▶ _EXERCISE_
Copying task for the records below: reproduce each one exactly and drop the pictures.

▶ _SUPPLIED ENTRIES_
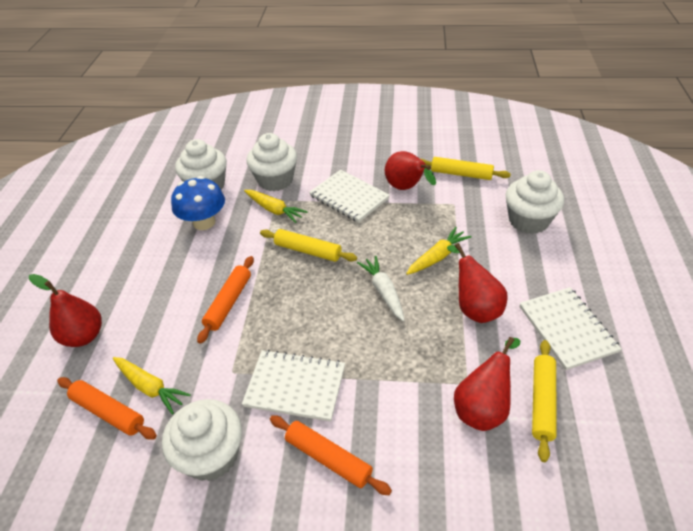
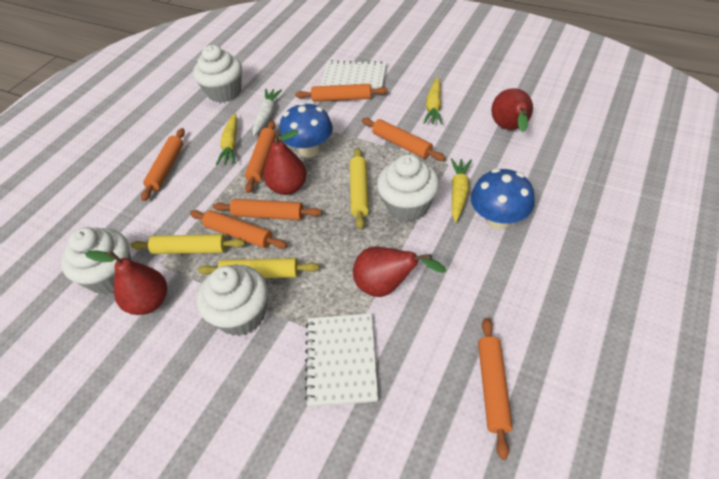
blue mushroom: 1 -> 2
orange rolling pin: 3 -> 7
white notebook: 3 -> 2

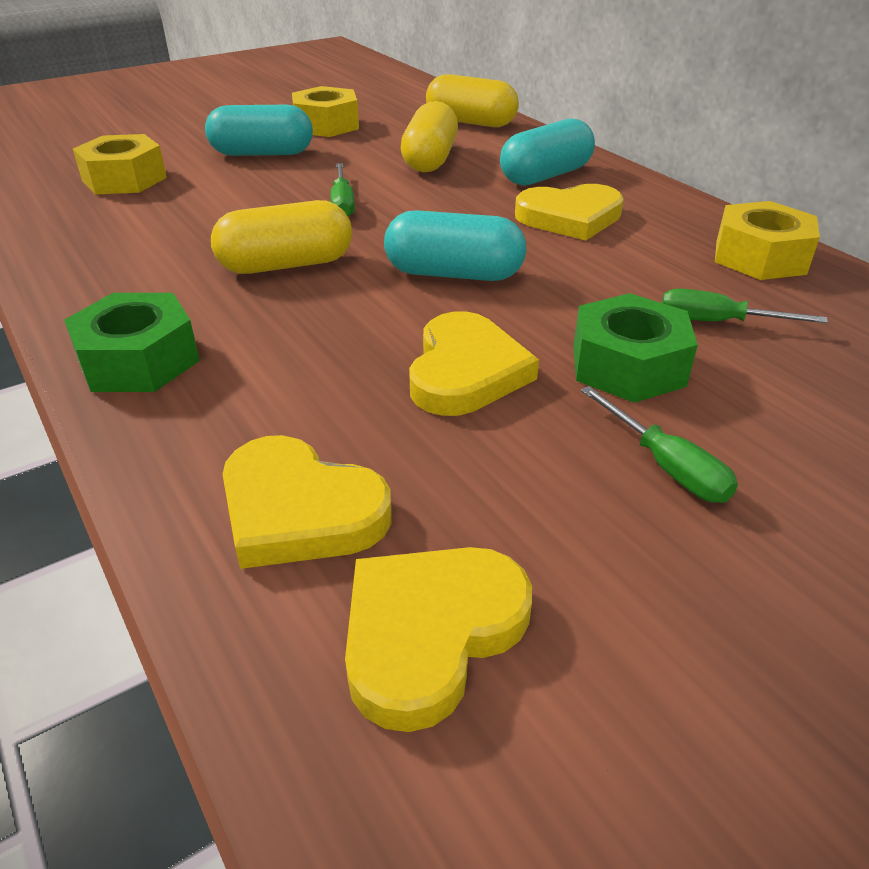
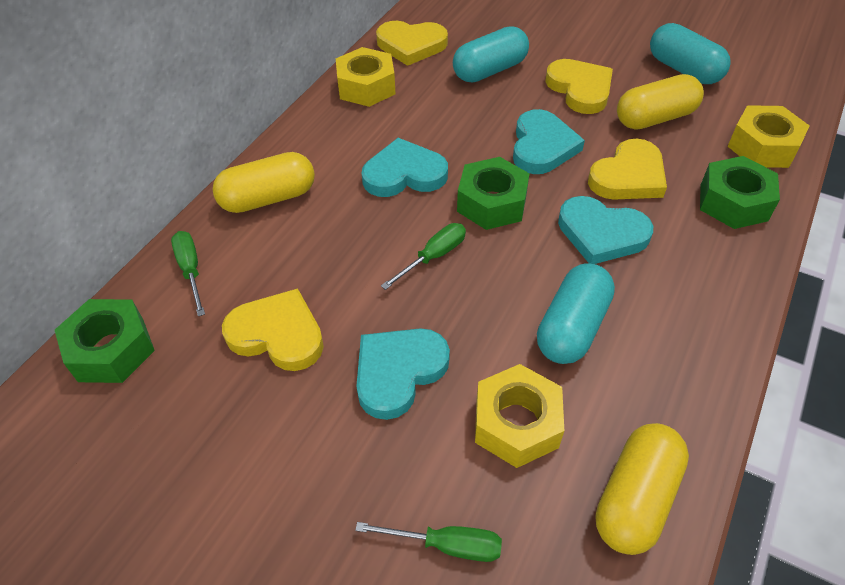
green nut: 2 -> 3
turquoise heart: 0 -> 4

▶ _EXPECTED ANSWER_
blue mushroom: 1 -> 2
orange rolling pin: 3 -> 7
white notebook: 3 -> 2

green nut: 2 -> 3
turquoise heart: 0 -> 4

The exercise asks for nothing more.